→ TO DO
Only one stretch of the data below is needed. Output the lines from the one with "purple box [204,151,280,213]" up to and including the one with "orange bottle [496,177,535,283] -> none", exactly as they stand.
___ RECORDS FOR PROCESSING ___
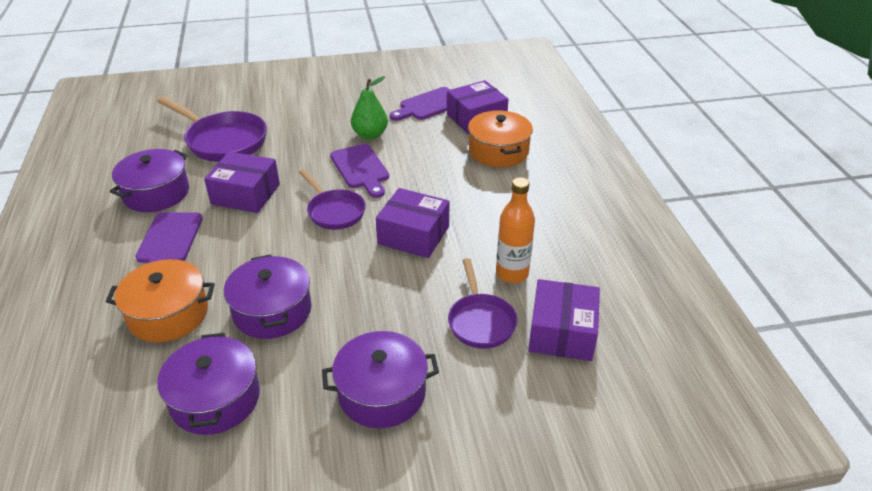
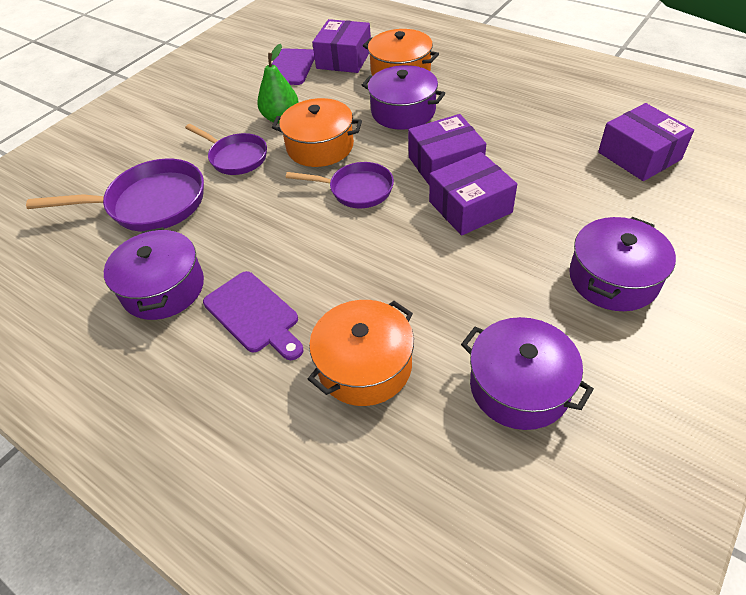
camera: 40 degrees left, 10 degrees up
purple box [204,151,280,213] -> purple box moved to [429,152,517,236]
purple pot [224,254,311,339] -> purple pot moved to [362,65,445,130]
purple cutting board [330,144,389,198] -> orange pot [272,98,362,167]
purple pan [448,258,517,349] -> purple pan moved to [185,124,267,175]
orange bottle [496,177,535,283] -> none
___
___ RECORDS FOR PROCESSING ___
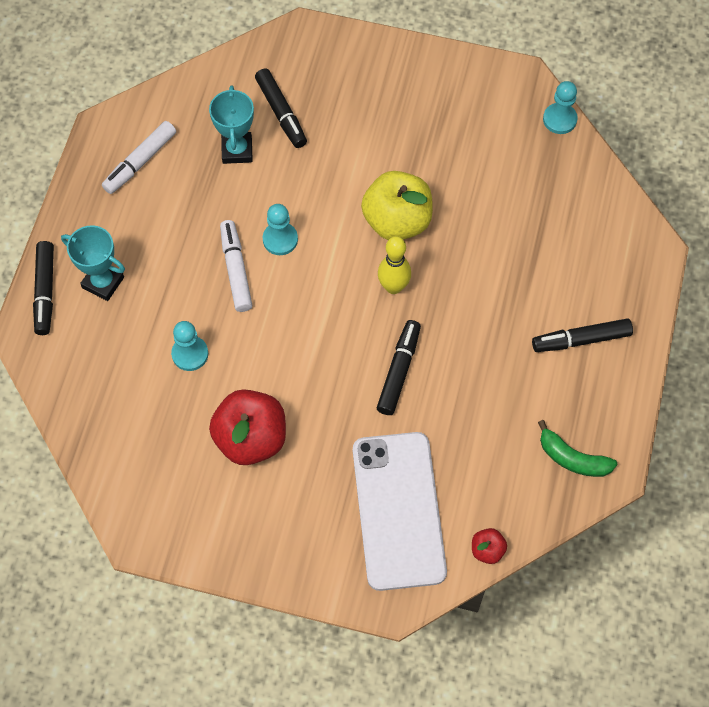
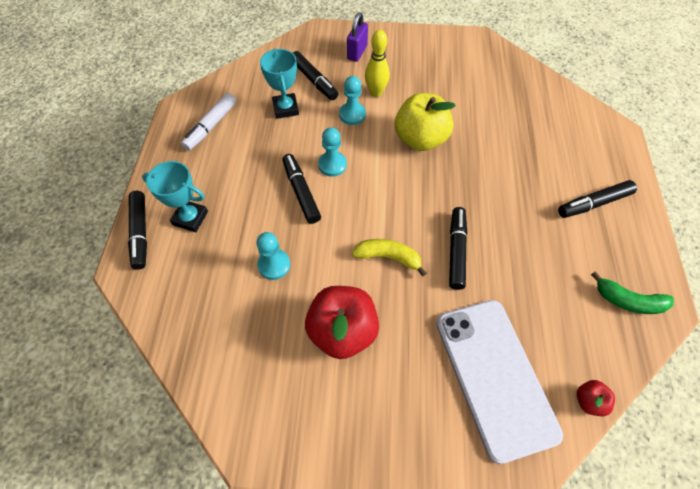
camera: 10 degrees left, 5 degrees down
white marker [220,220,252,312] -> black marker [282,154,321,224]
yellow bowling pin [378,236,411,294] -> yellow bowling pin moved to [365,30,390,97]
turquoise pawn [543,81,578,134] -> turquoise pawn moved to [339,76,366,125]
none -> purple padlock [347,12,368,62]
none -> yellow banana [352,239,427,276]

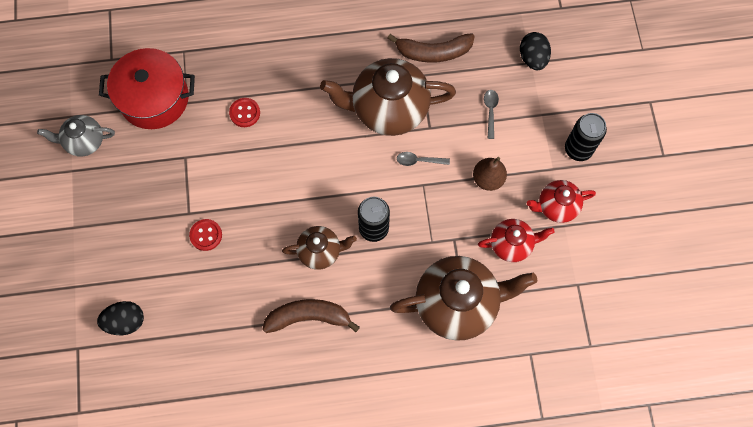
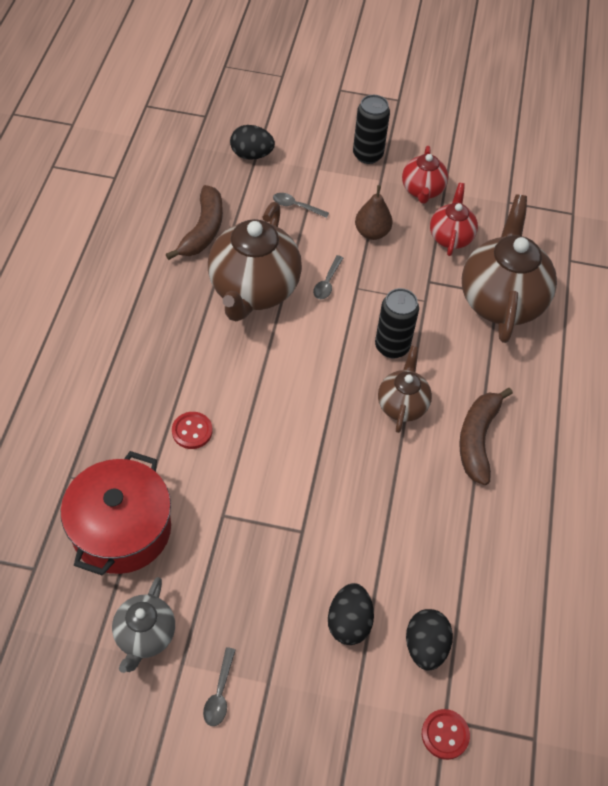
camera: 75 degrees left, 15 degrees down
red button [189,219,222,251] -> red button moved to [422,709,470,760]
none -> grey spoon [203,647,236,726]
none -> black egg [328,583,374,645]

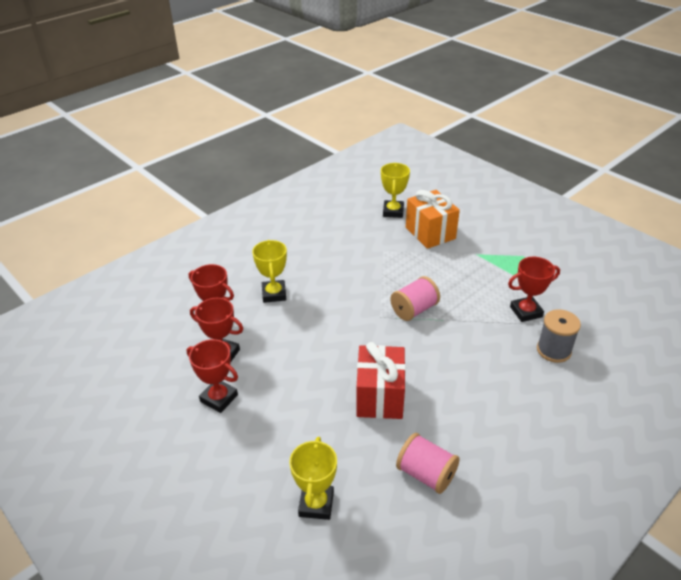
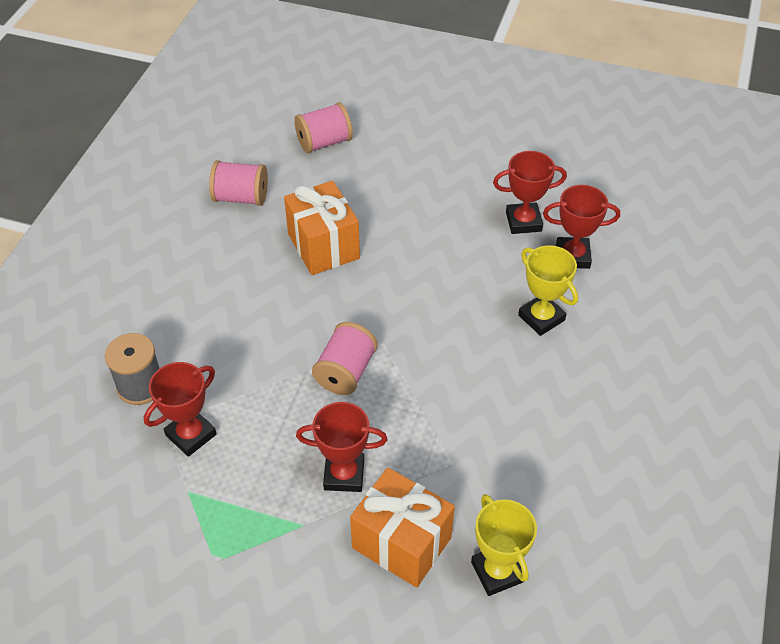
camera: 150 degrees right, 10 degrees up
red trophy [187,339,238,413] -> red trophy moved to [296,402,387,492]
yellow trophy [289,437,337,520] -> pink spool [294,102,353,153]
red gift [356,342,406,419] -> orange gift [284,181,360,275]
___
→ SOLUTION TO THIS PROBLEM
purple box [204,151,280,213] -> purple box moved to [429,152,517,236]
purple pot [224,254,311,339] -> purple pot moved to [362,65,445,130]
purple cutting board [330,144,389,198] -> orange pot [272,98,362,167]
purple pan [448,258,517,349] -> purple pan moved to [185,124,267,175]
orange bottle [496,177,535,283] -> none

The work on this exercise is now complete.